--- DATA TO USE ---
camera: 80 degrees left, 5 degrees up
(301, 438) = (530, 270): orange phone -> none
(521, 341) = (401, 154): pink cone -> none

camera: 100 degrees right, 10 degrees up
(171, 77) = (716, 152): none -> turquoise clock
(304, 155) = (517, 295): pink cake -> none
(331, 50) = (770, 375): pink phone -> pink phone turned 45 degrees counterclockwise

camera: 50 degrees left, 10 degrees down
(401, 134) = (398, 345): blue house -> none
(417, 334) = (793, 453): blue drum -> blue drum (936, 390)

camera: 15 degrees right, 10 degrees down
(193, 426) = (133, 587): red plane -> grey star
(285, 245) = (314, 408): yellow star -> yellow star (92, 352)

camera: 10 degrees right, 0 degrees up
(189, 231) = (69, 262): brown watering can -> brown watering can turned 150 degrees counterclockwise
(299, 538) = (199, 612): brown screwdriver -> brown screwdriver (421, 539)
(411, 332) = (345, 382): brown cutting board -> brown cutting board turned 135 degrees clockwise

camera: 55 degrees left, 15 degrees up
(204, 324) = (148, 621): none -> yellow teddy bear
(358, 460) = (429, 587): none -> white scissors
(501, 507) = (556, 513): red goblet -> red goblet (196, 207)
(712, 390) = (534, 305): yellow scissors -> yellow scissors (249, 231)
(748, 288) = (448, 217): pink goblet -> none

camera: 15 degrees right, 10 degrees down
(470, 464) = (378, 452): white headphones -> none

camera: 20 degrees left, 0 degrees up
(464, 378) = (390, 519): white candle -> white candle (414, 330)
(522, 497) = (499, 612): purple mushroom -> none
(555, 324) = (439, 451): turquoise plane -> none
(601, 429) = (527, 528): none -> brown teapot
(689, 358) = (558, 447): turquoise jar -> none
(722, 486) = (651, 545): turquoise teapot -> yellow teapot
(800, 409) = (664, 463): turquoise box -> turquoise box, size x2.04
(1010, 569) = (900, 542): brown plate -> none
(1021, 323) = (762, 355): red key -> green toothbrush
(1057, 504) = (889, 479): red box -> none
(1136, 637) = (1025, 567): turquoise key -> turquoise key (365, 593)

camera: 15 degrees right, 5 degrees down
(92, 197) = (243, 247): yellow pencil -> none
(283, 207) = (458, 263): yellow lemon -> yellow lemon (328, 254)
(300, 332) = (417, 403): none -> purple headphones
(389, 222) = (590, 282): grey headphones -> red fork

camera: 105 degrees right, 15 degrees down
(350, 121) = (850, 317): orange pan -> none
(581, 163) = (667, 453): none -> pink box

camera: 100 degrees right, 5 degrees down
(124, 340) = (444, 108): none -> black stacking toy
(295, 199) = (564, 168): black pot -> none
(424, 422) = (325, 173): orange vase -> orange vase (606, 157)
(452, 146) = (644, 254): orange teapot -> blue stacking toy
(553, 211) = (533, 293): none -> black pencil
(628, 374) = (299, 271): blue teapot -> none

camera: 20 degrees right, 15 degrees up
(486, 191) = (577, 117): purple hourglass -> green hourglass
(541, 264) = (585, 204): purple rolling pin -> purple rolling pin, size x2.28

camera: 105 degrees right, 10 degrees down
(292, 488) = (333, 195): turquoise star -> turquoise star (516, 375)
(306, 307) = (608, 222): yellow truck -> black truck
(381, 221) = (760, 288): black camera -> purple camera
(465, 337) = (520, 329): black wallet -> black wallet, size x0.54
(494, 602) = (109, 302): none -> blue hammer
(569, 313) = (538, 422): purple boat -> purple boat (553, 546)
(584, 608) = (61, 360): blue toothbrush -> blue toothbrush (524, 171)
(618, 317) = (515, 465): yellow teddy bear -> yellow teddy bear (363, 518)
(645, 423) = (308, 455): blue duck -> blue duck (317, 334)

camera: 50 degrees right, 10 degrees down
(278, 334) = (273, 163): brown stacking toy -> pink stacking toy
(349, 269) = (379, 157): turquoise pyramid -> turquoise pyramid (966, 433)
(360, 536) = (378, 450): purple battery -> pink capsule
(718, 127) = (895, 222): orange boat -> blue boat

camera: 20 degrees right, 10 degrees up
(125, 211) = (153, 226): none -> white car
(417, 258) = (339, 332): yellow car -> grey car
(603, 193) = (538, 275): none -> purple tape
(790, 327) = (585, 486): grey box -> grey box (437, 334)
---
Give again the closing portion of the entries, from the line with "camera: 105 degrees right, 15 degrees down" through the last line. Keep it exact and add nothing.

camera: 105 degrees right, 15 degrees down
(350, 121) = (850, 317): orange pan -> none
(581, 163) = (667, 453): none -> pink box

camera: 100 degrees right, 5 degrees down
(124, 340) = (444, 108): none -> black stacking toy
(295, 199) = (564, 168): black pot -> none
(424, 422) = (325, 173): orange vase -> orange vase (606, 157)
(452, 146) = (644, 254): orange teapot -> blue stacking toy
(553, 211) = (533, 293): none -> black pencil
(628, 374) = (299, 271): blue teapot -> none

camera: 20 degrees right, 15 degrees up
(486, 191) = (577, 117): purple hourglass -> green hourglass
(541, 264) = (585, 204): purple rolling pin -> purple rolling pin, size x2.28

camera: 105 degrees right, 10 degrees down
(292, 488) = (333, 195): turquoise star -> turquoise star (516, 375)
(306, 307) = (608, 222): yellow truck -> black truck
(381, 221) = (760, 288): black camera -> purple camera
(465, 337) = (520, 329): black wallet -> black wallet, size x0.54
(494, 602) = (109, 302): none -> blue hammer
(569, 313) = (538, 422): purple boat -> purple boat (553, 546)
(584, 608) = (61, 360): blue toothbrush -> blue toothbrush (524, 171)
(618, 317) = (515, 465): yellow teddy bear -> yellow teddy bear (363, 518)
(645, 423) = (308, 455): blue duck -> blue duck (317, 334)

camera: 50 degrees right, 10 degrees down
(278, 334) = (273, 163): brown stacking toy -> pink stacking toy
(349, 269) = (379, 157): turquoise pyramid -> turquoise pyramid (966, 433)
(360, 536) = (378, 450): purple battery -> pink capsule
(718, 127) = (895, 222): orange boat -> blue boat

camera: 20 degrees right, 10 degrees up
(125, 211) = (153, 226): none -> white car
(417, 258) = (339, 332): yellow car -> grey car
(603, 193) = (538, 275): none -> purple tape
(790, 327) = (585, 486): grey box -> grey box (437, 334)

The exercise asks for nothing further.